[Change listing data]

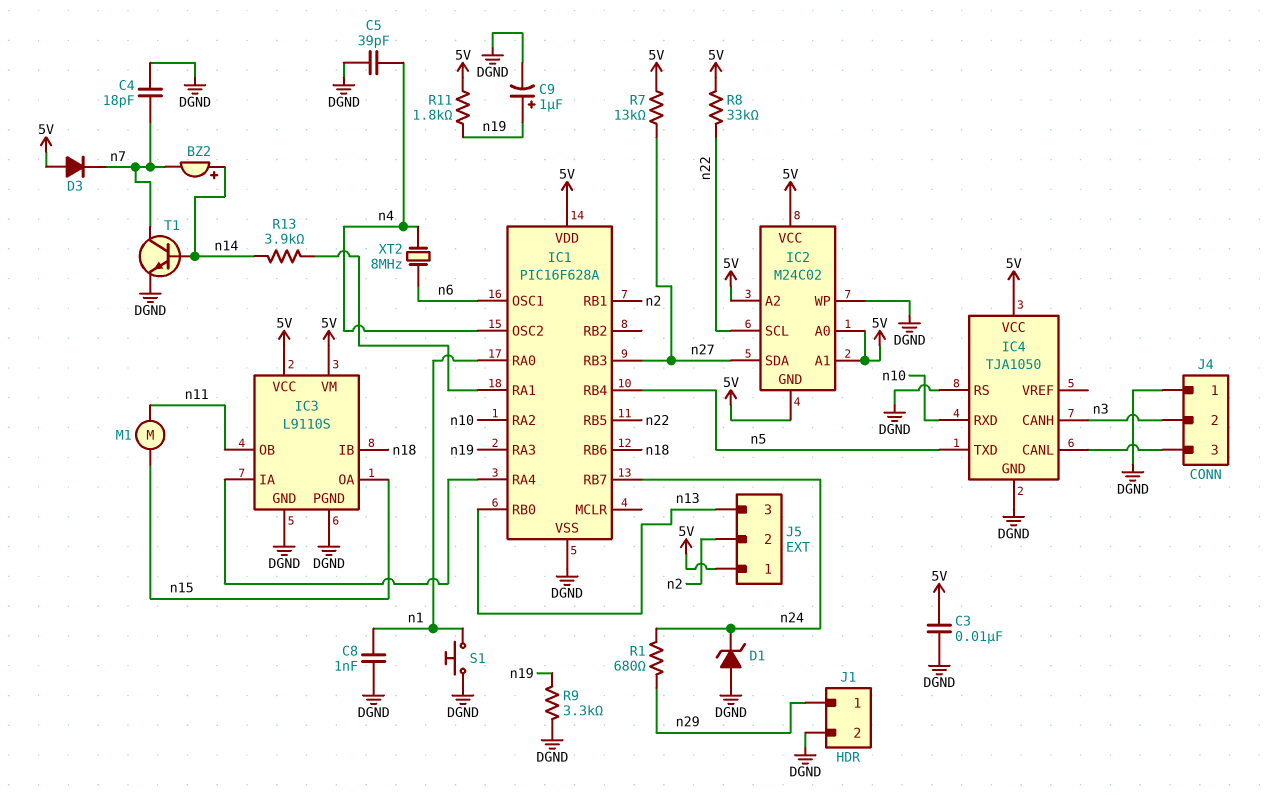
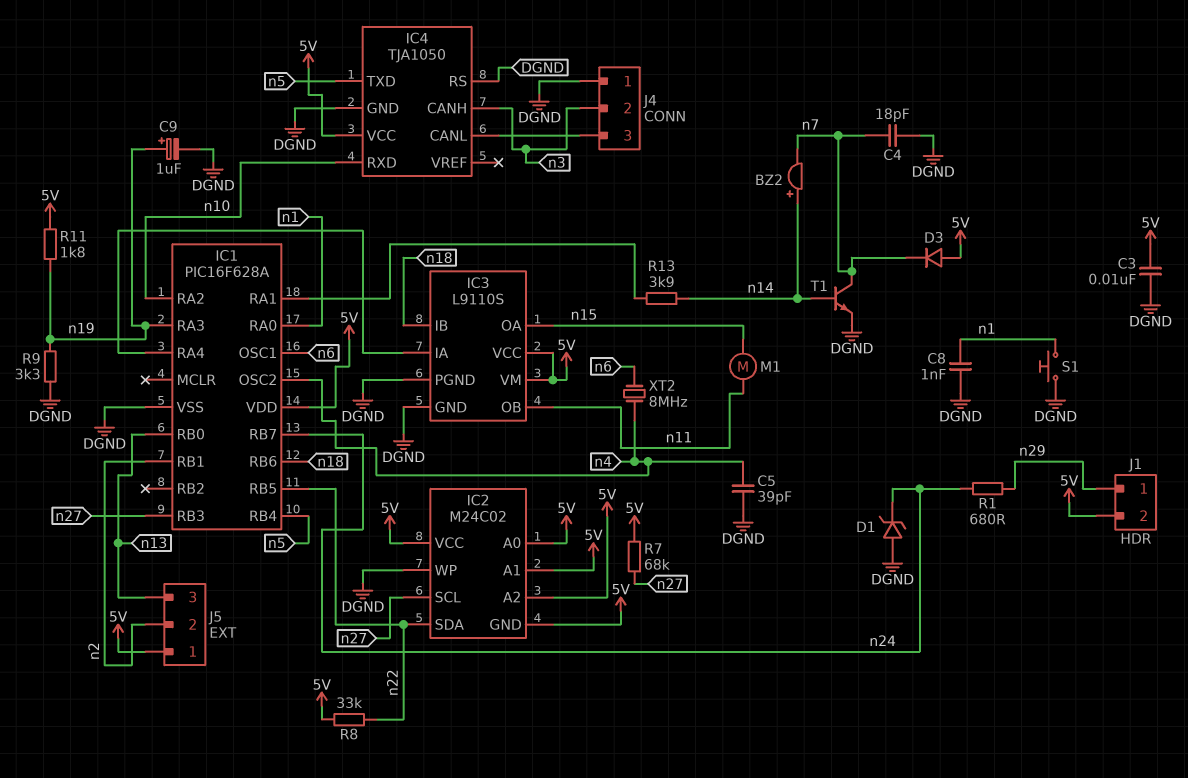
IC2 pin SCL: n22 -> n27
IC2 pin SDA: n27 -> n22
J1 pin 2: DGND -> 5V
R7: 13k (5V, n27) -> 68k (5V, n27)

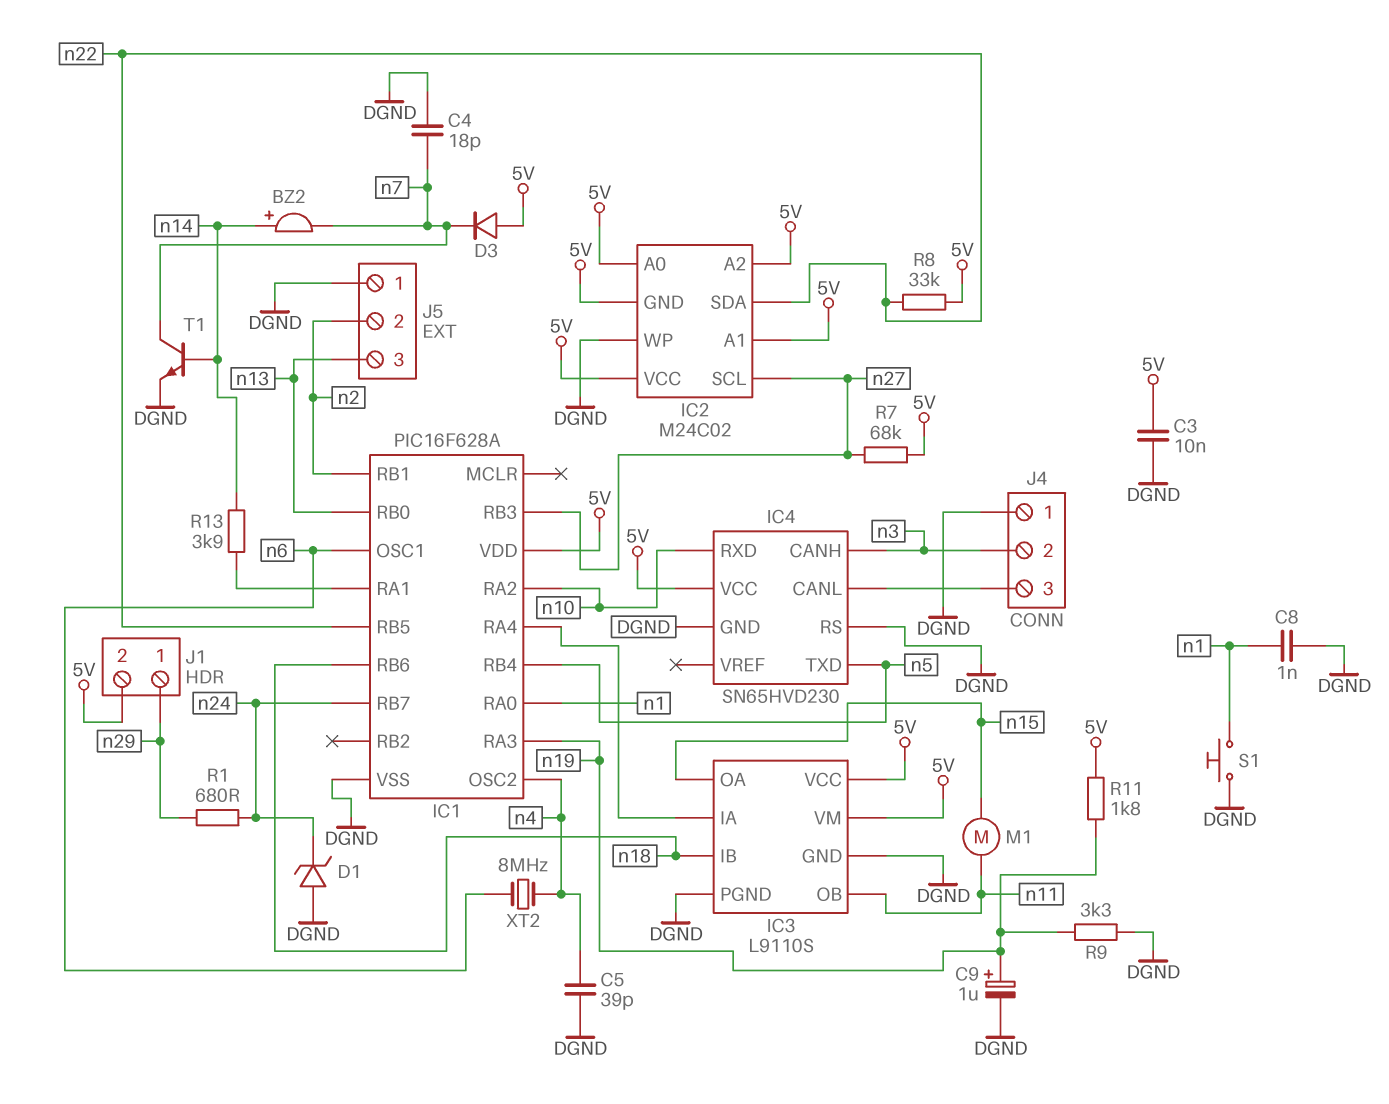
IC4: TJA1050 -> SN65HVD230
J5 pin 1: 5V -> DGND

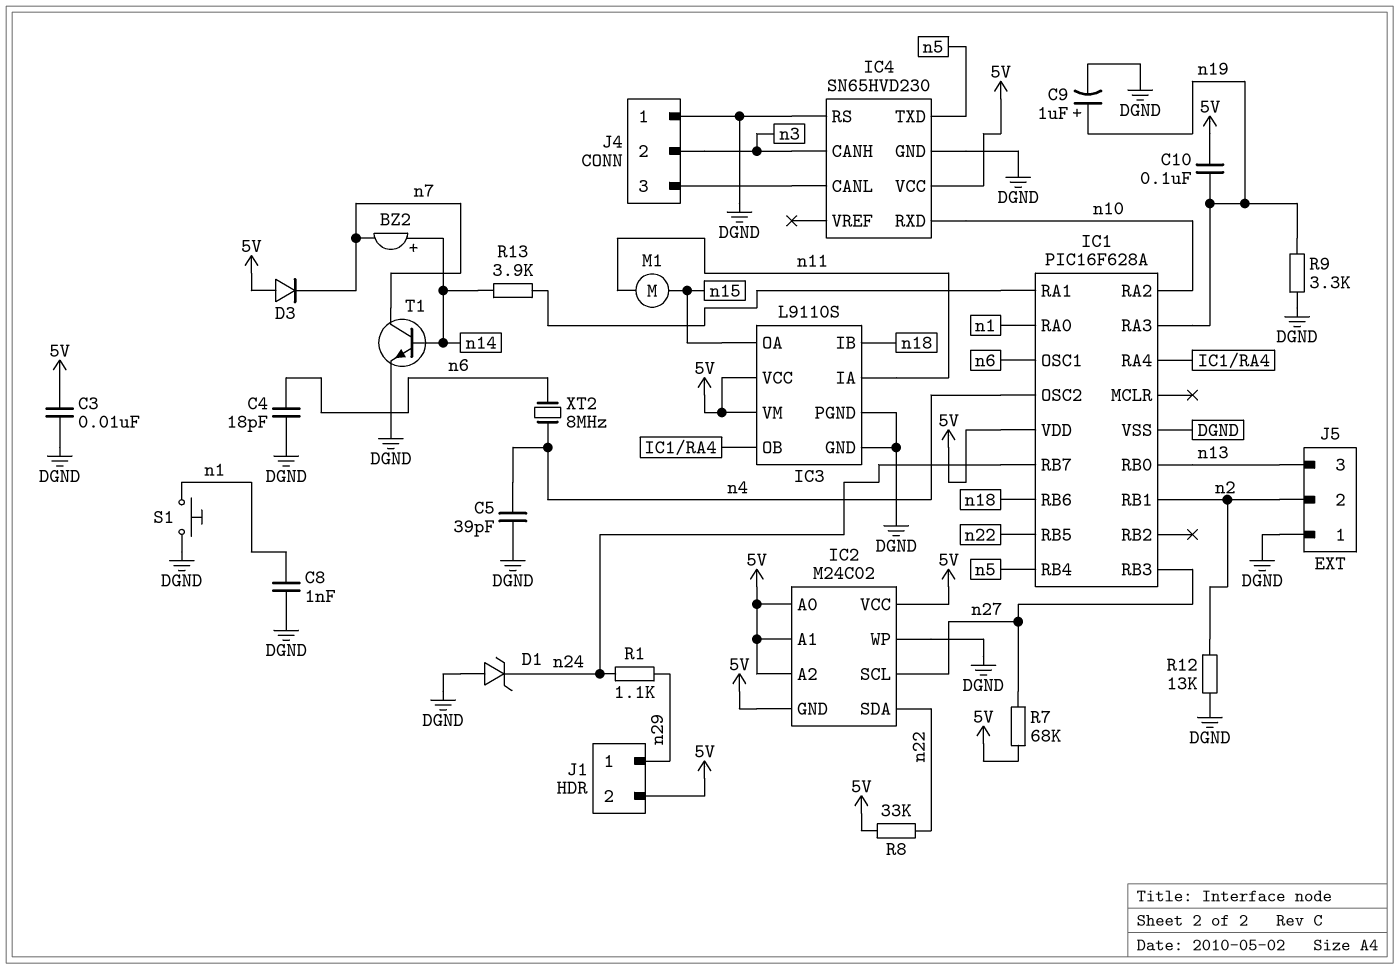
C4: 18pF (DGND, n7) -> 18pF (DGND, n6)
C10: none -> 100nF (5V, n19)
IC3 pin IA: IC1/RA4 -> n11
IC3 pin OB: n11 -> IC1/RA4
R1: 680 (n24, n29) -> 1.1k (n24, n29)
R11: 1.8k (5V, n19) -> none
R12: none -> 13k (DGND, n2)

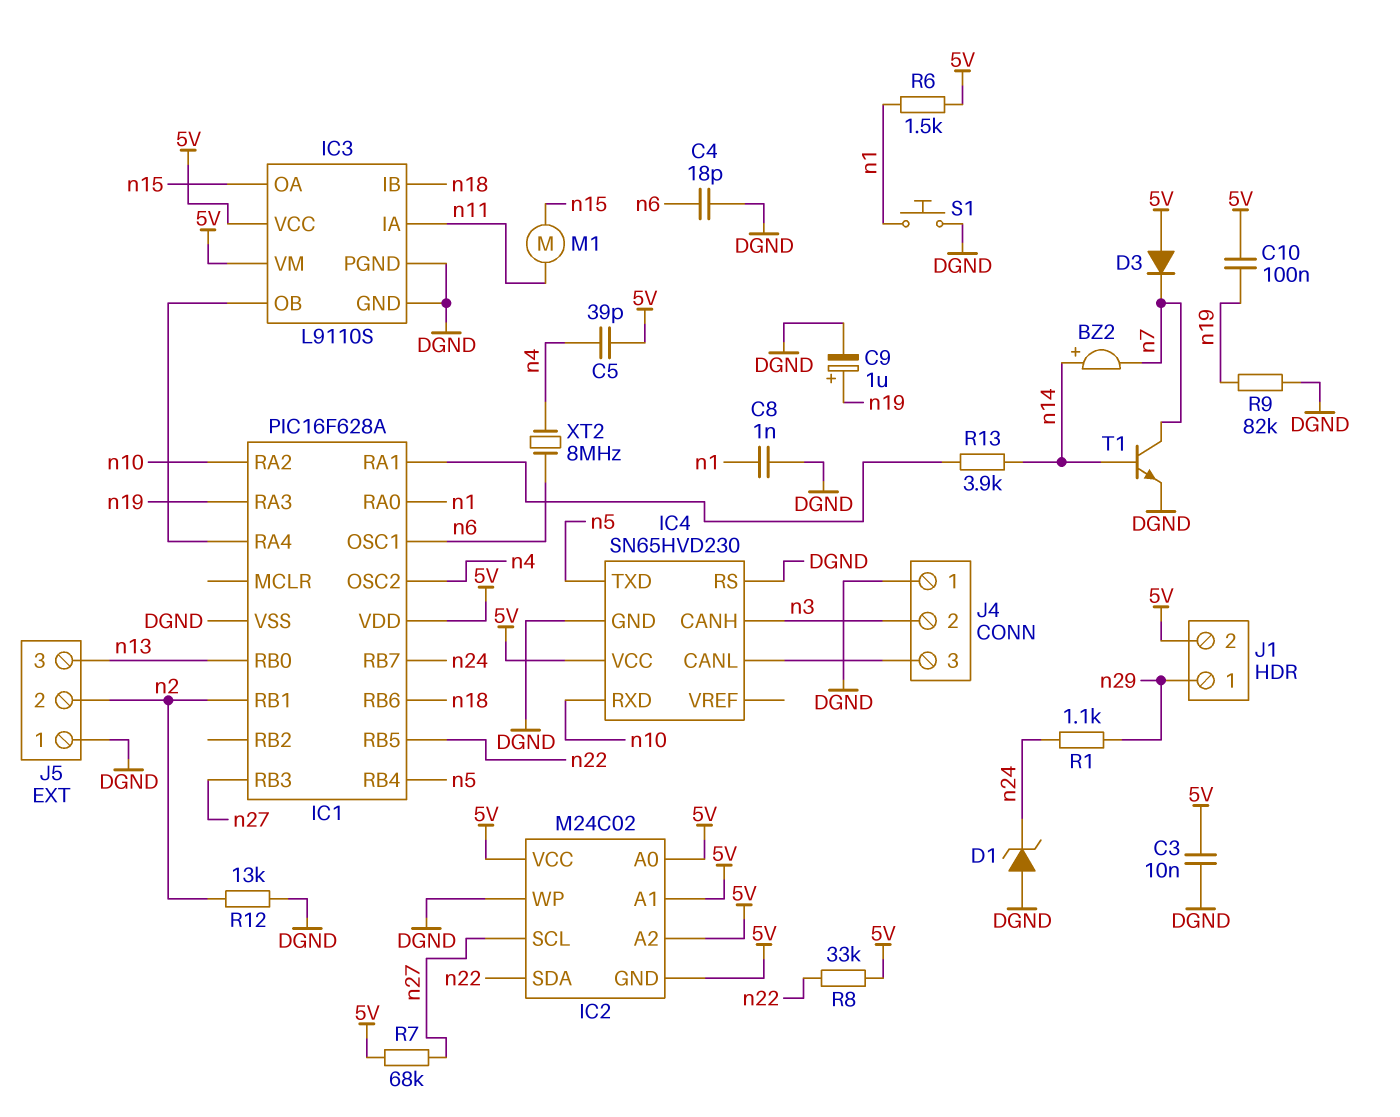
C5: 39pF (DGND, n4) -> 39pF (5V, n4)
R6: none -> 1.5k (5V, n1)
R9: 3.3k (DGND, n19) -> 82k (DGND, n19)

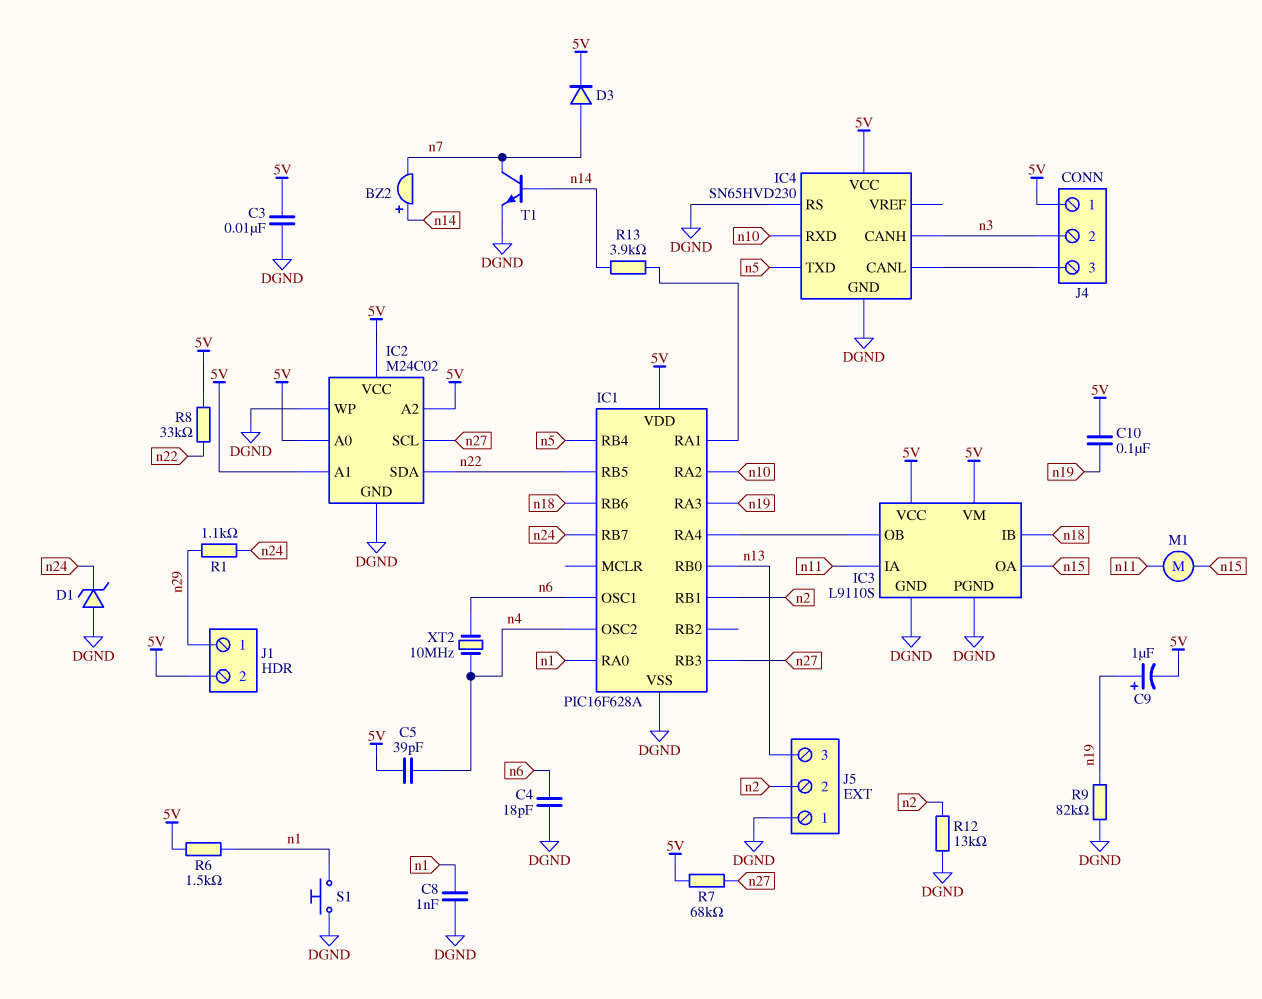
C9: 1uF (plus n19, minus DGND) -> 1uF (plus n19, minus 5V)
D3: diode (A 5V, K n7) -> diode (A n7, K 5V)
IC2 pin GND: 5V -> DGND
J4 pin 1: DGND -> 5V
XT2: 8MHz (n4, n6) -> 10MHz (n4, n6)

◆ **Assignment**
Return nothing except the lines from the one containing "C5: 39pF (DGND, n4) -> 39pF (5V, n4)" through the final line of the data, copied exactly. Leave out all pictures.

◆ **Reply to the exercise**
C5: 39pF (DGND, n4) -> 39pF (5V, n4)
R6: none -> 1.5k (5V, n1)
R9: 3.3k (DGND, n19) -> 82k (DGND, n19)

C9: 1uF (plus n19, minus DGND) -> 1uF (plus n19, minus 5V)
D3: diode (A 5V, K n7) -> diode (A n7, K 5V)
IC2 pin GND: 5V -> DGND
J4 pin 1: DGND -> 5V
XT2: 8MHz (n4, n6) -> 10MHz (n4, n6)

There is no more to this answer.